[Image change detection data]
________
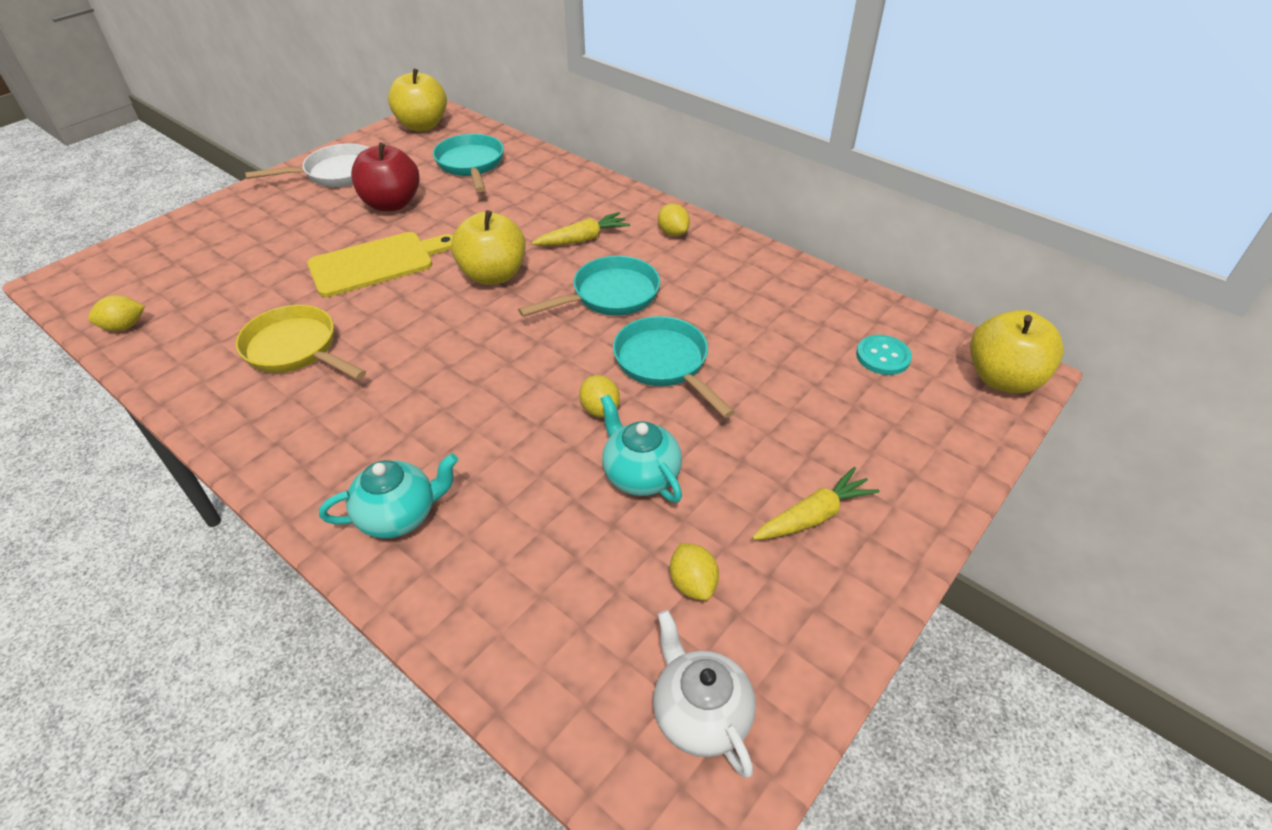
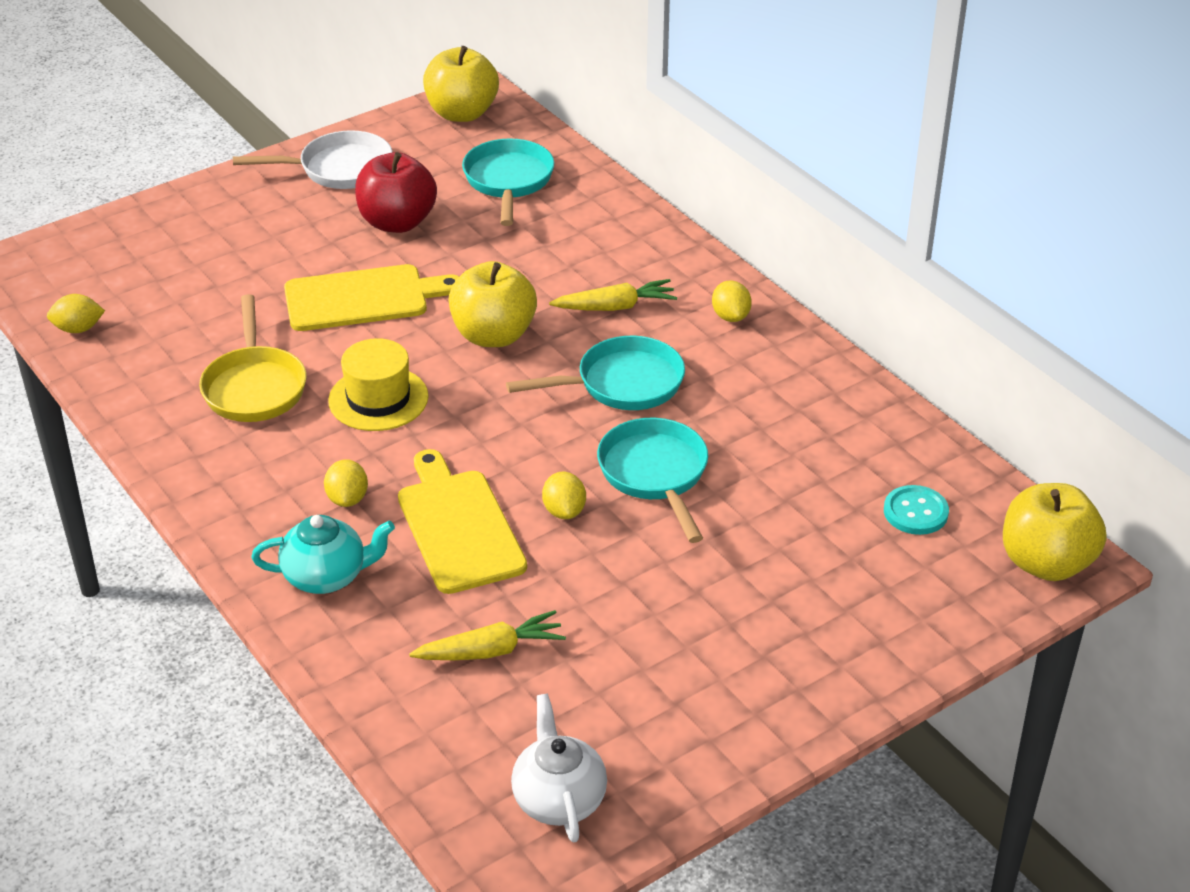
camera: 15 degrees right, 5 degrees down
(296, 349) = (254, 387): yellow pan -> yellow pan turned 150 degrees counterclockwise
(409, 341) = (378, 399): none -> yellow hat
(511, 441) = (458, 526): none -> yellow cutting board
(640, 475) = (582, 585): turquoise teapot -> none
(692, 583) = (596, 694): yellow lemon -> yellow lemon (347, 499)
(814, 515) = (749, 659): yellow carrot -> yellow carrot (491, 650)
________
[TASK TO CARRY OUT]: In the records above, copy exactly the lines from the one that contains "(640, 475) = (582, 585): turquoise" through the last, and nothing else.

[ANSWER SPACE]:
(640, 475) = (582, 585): turquoise teapot -> none
(692, 583) = (596, 694): yellow lemon -> yellow lemon (347, 499)
(814, 515) = (749, 659): yellow carrot -> yellow carrot (491, 650)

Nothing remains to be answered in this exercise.